--- Begin ---

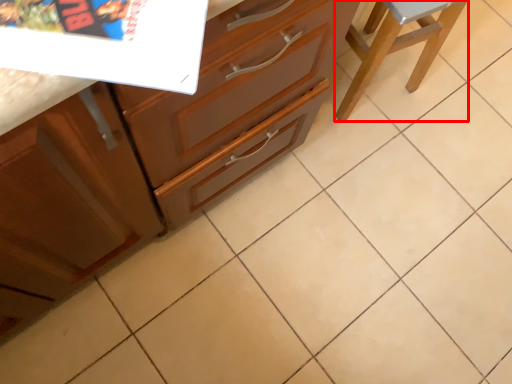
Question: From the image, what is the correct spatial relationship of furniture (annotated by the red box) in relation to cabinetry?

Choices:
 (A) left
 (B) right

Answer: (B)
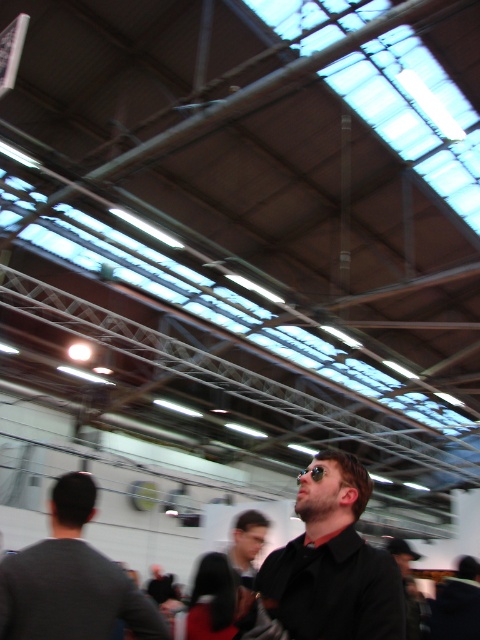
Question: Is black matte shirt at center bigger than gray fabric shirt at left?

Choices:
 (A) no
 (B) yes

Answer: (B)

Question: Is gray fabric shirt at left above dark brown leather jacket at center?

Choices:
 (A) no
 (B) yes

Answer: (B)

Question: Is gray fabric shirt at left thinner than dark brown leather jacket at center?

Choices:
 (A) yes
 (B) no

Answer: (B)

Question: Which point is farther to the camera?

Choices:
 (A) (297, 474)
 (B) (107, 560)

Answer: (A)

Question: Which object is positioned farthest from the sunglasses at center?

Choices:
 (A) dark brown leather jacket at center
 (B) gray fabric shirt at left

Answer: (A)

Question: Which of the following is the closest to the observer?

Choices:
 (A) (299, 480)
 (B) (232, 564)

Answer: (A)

--- End ---

# Task to carry out
Reproduce every item above word for word, omitting the pictures.

# Answer for the task
Question: From the image, what is the correct spatial relationship of furniture (annotated by the red box) in relation to cabinetry?

Choices:
 (A) left
 (B) right

Answer: (B)
Question: Is black matte shirt at center bigger than gray fabric shirt at left?

Choices:
 (A) no
 (B) yes

Answer: (B)

Question: Is gray fabric shirt at left above dark brown leather jacket at center?

Choices:
 (A) no
 (B) yes

Answer: (B)

Question: Is gray fabric shirt at left thinner than dark brown leather jacket at center?

Choices:
 (A) yes
 (B) no

Answer: (B)

Question: Which point is farther to the camera?

Choices:
 (A) (297, 474)
 (B) (107, 560)

Answer: (A)

Question: Which object is positioned farthest from the sunglasses at center?

Choices:
 (A) dark brown leather jacket at center
 (B) gray fabric shirt at left

Answer: (A)

Question: Which of the following is the closest to the observer?

Choices:
 (A) (299, 480)
 (B) (232, 564)

Answer: (A)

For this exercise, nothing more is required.